(RECORDS TO USE Opens)

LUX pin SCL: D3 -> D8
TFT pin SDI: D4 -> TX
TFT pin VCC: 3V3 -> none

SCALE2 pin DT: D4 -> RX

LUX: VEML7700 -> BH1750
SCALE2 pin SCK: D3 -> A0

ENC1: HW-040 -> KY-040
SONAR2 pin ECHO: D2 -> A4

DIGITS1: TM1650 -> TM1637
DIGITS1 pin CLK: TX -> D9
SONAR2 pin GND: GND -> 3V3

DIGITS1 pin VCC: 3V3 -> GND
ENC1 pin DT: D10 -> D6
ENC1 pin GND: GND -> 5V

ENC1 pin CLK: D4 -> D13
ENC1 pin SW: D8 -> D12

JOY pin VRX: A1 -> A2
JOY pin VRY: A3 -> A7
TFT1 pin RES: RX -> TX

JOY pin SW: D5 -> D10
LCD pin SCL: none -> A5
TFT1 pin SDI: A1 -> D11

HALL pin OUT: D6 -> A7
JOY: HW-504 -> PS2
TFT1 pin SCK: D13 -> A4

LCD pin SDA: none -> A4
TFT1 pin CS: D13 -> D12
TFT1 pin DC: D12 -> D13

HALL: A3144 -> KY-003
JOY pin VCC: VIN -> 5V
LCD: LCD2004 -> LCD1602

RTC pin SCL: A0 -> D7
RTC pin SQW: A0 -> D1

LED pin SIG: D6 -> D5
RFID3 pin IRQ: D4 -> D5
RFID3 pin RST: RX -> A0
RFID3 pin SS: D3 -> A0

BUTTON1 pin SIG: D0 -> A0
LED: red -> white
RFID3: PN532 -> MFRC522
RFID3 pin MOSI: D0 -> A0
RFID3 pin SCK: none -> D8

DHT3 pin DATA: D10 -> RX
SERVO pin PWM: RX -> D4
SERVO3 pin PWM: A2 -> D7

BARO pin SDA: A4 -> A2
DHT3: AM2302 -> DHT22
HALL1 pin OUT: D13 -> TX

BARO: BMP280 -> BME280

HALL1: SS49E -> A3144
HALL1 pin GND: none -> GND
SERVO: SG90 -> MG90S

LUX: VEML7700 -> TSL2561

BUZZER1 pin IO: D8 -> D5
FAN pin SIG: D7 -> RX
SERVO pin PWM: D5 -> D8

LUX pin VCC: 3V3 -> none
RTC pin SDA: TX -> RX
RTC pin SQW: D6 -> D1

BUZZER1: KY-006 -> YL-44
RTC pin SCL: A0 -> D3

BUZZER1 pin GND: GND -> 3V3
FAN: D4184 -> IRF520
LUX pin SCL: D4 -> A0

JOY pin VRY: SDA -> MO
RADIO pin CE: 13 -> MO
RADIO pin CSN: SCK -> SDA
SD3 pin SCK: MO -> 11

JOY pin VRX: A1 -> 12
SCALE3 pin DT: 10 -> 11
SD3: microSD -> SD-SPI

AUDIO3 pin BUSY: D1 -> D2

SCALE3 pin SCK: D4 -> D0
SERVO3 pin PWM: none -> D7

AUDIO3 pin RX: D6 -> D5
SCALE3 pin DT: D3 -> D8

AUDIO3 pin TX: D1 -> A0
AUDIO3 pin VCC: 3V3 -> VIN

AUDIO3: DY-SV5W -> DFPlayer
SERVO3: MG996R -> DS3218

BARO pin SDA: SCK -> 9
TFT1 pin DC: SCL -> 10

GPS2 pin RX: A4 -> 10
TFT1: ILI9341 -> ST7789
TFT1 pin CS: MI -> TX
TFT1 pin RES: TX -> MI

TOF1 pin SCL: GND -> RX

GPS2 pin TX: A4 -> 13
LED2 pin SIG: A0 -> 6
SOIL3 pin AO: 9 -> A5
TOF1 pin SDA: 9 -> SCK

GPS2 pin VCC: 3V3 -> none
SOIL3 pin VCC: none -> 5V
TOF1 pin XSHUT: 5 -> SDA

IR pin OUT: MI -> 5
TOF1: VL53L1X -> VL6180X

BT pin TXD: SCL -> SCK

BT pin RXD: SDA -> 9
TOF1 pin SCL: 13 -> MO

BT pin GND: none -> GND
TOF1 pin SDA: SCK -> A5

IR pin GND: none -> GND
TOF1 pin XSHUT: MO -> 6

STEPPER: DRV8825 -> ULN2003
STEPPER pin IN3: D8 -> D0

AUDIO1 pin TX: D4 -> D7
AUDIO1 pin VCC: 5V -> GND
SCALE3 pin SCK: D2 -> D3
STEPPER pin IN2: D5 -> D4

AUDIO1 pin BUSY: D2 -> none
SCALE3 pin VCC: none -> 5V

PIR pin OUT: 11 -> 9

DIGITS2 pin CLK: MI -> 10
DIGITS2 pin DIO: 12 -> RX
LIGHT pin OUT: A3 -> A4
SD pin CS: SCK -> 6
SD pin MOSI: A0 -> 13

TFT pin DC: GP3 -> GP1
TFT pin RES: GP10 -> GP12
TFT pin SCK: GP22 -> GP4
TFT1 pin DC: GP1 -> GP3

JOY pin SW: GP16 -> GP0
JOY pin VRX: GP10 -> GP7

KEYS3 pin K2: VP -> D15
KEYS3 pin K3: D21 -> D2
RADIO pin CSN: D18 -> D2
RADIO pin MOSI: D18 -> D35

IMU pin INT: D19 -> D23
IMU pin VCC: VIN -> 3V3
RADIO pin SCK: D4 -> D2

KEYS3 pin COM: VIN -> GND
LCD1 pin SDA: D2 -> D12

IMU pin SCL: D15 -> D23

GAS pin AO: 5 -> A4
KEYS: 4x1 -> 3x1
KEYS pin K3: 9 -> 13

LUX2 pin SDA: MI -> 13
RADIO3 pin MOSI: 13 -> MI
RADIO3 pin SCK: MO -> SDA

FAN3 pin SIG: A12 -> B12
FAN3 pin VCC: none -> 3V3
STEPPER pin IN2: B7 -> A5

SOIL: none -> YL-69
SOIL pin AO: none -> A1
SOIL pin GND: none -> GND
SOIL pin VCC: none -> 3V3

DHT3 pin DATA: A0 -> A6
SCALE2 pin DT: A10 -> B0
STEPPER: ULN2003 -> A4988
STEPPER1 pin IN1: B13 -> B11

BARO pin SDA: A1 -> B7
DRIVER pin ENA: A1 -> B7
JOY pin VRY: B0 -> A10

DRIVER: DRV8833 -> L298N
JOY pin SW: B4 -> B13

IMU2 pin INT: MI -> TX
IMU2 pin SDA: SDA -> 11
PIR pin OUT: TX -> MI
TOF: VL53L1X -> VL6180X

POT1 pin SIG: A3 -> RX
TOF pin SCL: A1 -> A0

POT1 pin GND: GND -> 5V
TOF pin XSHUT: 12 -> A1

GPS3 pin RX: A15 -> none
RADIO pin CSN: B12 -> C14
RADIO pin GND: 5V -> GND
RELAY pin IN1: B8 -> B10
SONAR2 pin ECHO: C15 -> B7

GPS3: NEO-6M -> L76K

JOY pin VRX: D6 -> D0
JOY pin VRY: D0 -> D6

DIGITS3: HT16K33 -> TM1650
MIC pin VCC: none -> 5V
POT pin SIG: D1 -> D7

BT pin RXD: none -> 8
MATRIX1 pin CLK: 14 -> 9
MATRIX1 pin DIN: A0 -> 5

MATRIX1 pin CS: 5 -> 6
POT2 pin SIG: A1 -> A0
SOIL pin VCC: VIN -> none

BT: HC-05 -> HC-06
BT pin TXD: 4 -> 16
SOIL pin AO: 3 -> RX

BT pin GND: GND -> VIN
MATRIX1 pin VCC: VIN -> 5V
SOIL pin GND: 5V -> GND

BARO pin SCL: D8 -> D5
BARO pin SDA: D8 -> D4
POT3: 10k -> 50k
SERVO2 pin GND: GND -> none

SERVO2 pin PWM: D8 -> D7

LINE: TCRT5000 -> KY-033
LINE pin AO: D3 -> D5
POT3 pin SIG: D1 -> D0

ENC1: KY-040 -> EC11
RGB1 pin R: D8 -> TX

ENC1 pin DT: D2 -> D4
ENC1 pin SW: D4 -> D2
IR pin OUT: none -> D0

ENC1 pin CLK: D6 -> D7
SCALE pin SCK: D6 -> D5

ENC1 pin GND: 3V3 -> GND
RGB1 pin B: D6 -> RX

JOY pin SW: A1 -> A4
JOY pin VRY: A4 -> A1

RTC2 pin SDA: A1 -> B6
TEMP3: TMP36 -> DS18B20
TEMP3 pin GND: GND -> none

(RECORDS TO USE Closes)

EXERCISE DESCRIPTION
Return from the data every line that holds "BUSY".

EXPECTED ANSWER
AUDIO3 pin BUSY: D1 -> D2
AUDIO1 pin BUSY: D2 -> none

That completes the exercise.